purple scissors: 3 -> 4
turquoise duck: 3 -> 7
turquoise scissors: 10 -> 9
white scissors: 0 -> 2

^^^^^^^^^^^^^^^^

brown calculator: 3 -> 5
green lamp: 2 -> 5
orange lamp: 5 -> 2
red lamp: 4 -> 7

^^^^^^^^^^^^^^^^

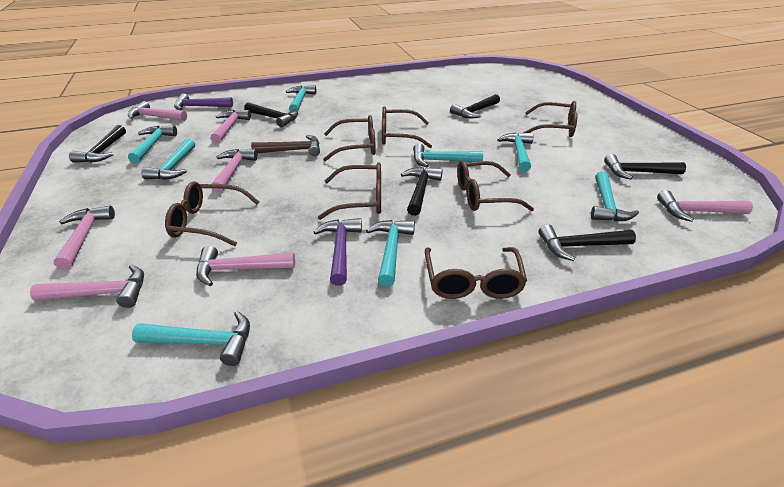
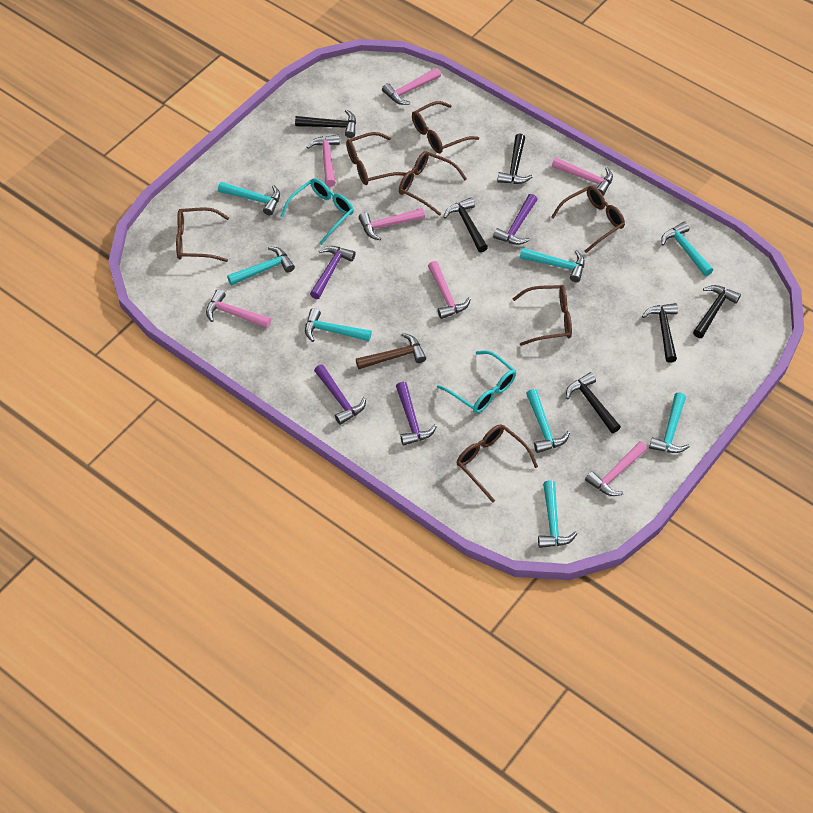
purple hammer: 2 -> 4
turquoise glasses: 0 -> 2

^^^^^^^^^^^^^^^^

◆ Task instructions
For every line of the material that holds the word "purple", make a copy.

◆ Answer to this task
purple scissors: 3 -> 4
purple hammer: 2 -> 4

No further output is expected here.